# How to complete this task:
Write the listing out again exactly as it stands, with no images.

# Working data:
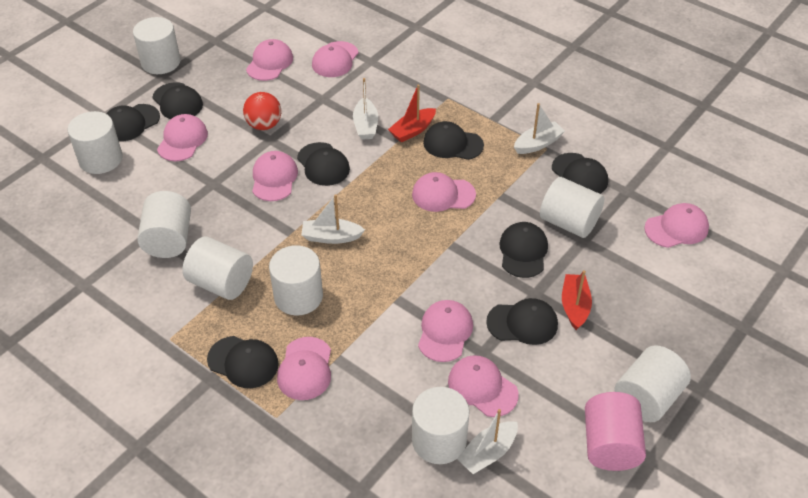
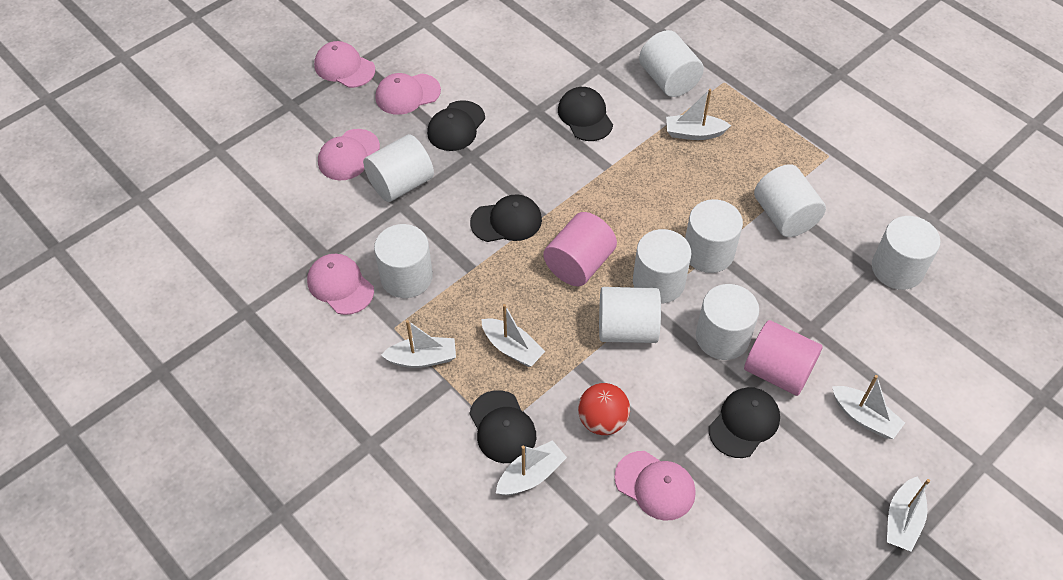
black cap: 8 -> 5
pink cap: 9 -> 5
pink cylinder: 1 -> 2
red boat: 2 -> 0
white boat: 4 -> 6
white cylinder: 8 -> 9

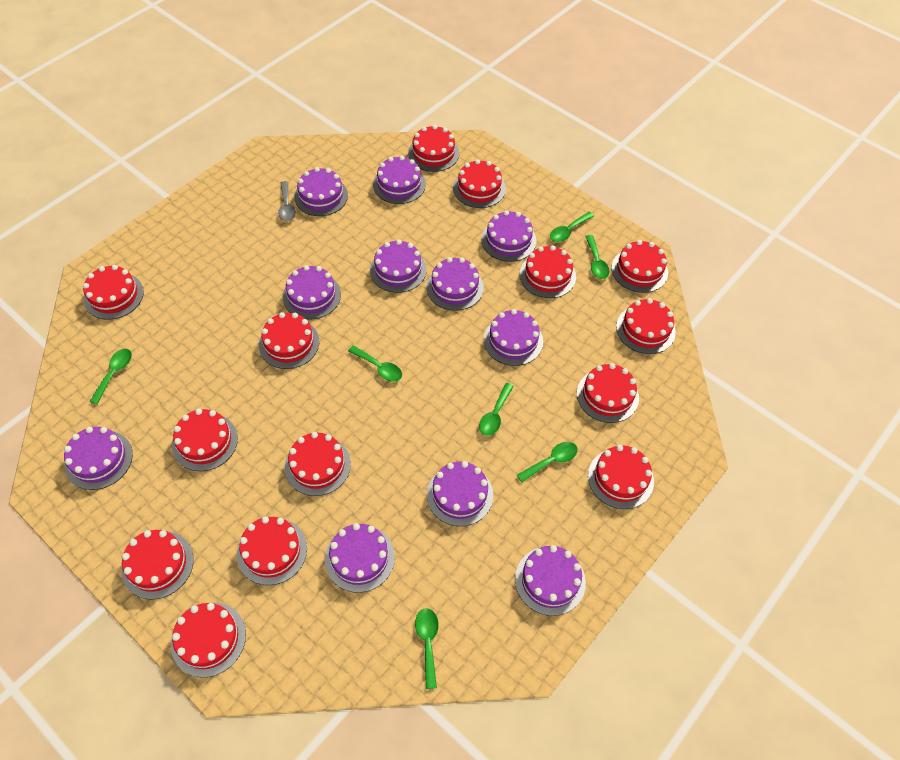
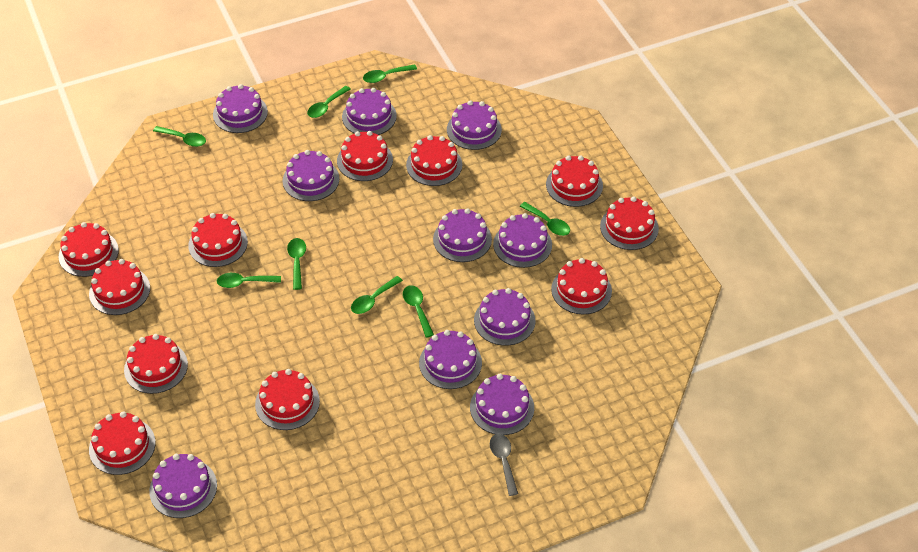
green spoon: 7 -> 8
purple cake: 11 -> 10
red cake: 14 -> 11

# Exercise answer:
black cap: 8 -> 5
pink cap: 9 -> 5
pink cylinder: 1 -> 2
red boat: 2 -> 0
white boat: 4 -> 6
white cylinder: 8 -> 9

green spoon: 7 -> 8
purple cake: 11 -> 10
red cake: 14 -> 11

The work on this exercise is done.